#### Data excerpts

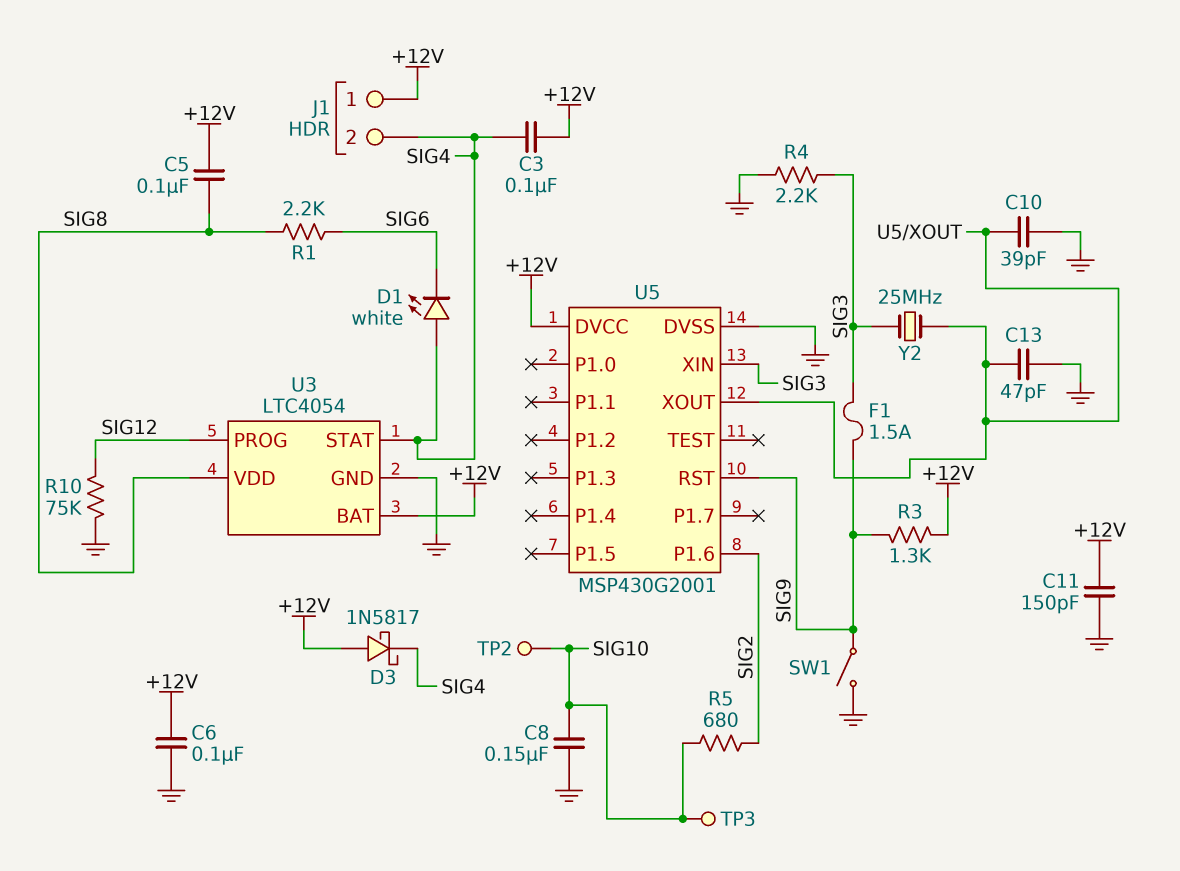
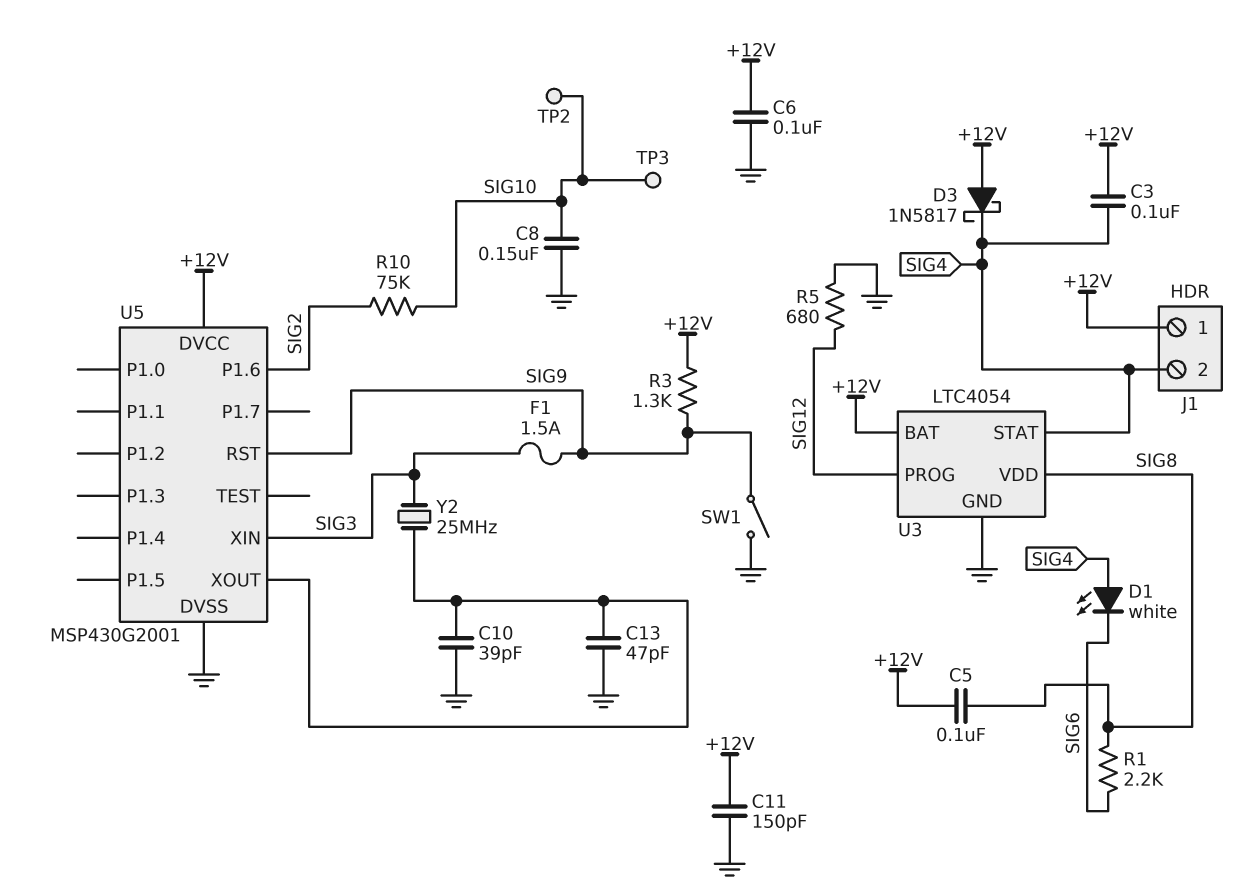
R4: 2.2k (GND, SIG3) -> none
R5: 680 (SIG2, SIG10) -> 680 (GND, SIG12)
R10: 75k (GND, SIG12) -> 75k (SIG2, SIG10)

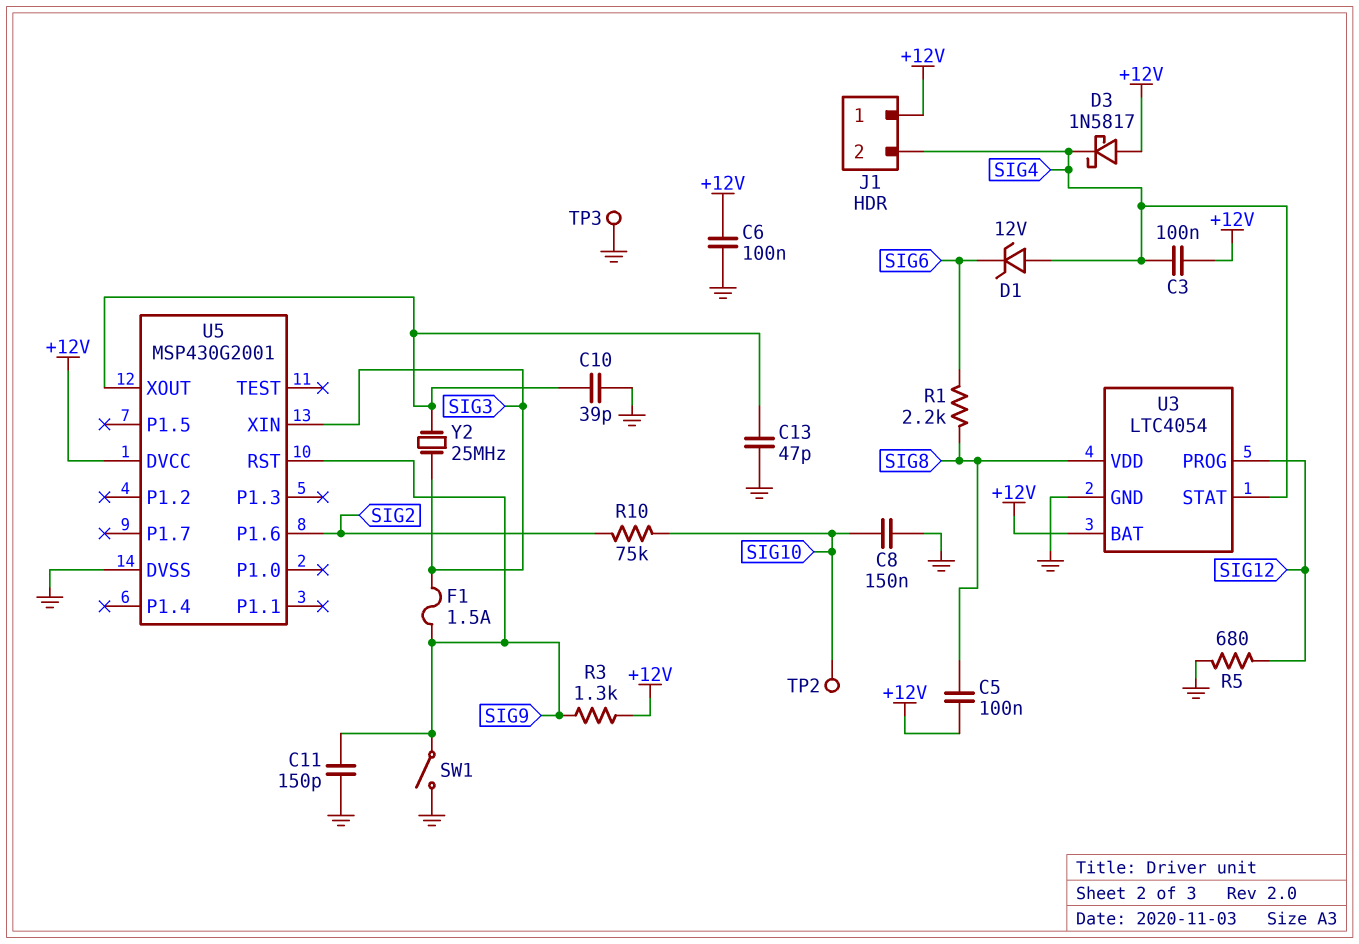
C11: 150pF (+12V, GND) -> 150pF (GND, SIG9)
D1: LED white (A SIG4, K SIG6) -> zener 12V (A SIG4, K SIG6)
TP3: test point (SIG10) -> test point (GND)

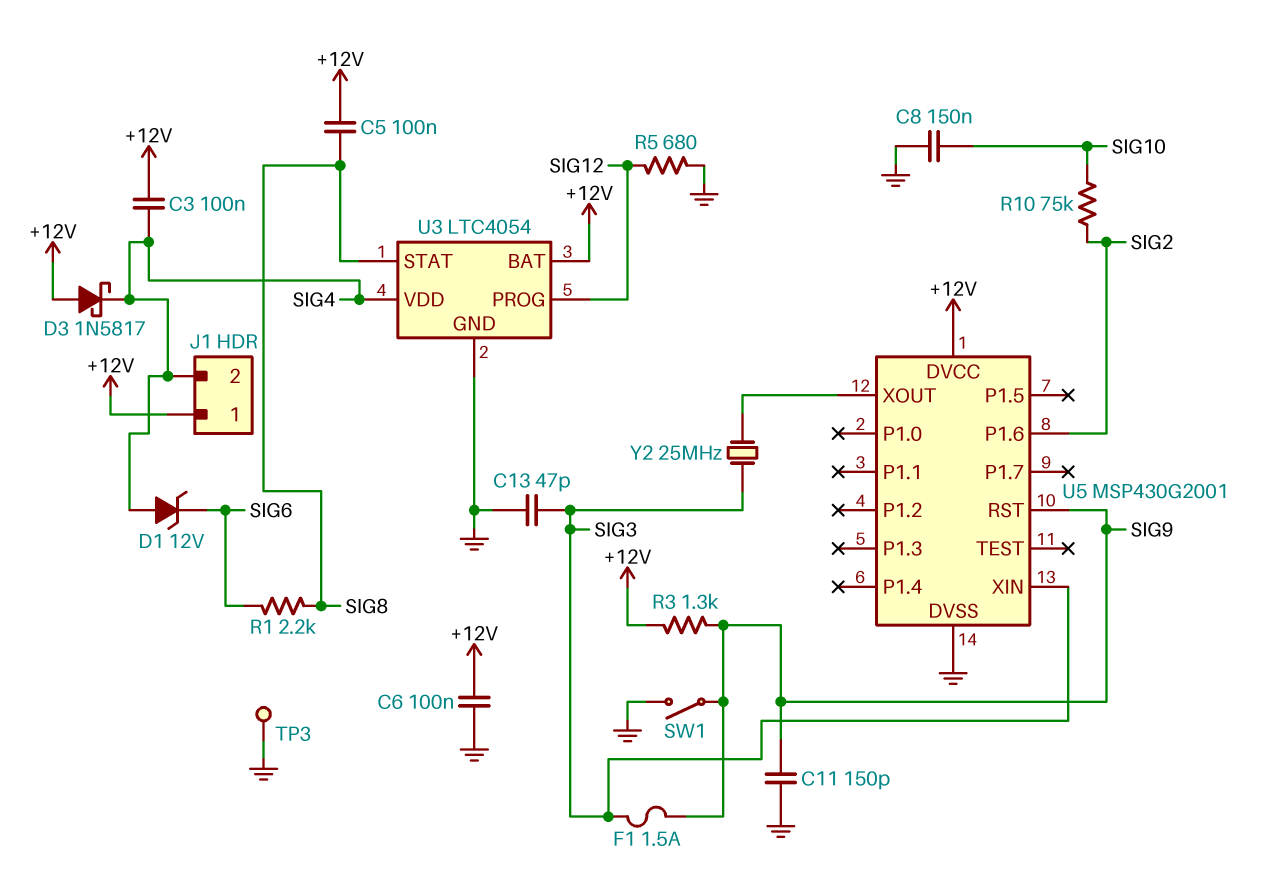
C10: 39pF (GND, U5/XOUT) -> none
C13: 47pF (GND, U5/XOUT) -> 47pF (GND, SIG3)
TP2: test point (SIG10) -> none
U3 pin STAT: SIG4 -> SIG8
U3 pin VDD: SIG8 -> SIG4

#### Goal of the exercise
Search the entries for "XOUT" and copy each matching line.

#### Response for this exercise
C10: 39pF (GND, U5/XOUT) -> none
C13: 47pF (GND, U5/XOUT) -> 47pF (GND, SIG3)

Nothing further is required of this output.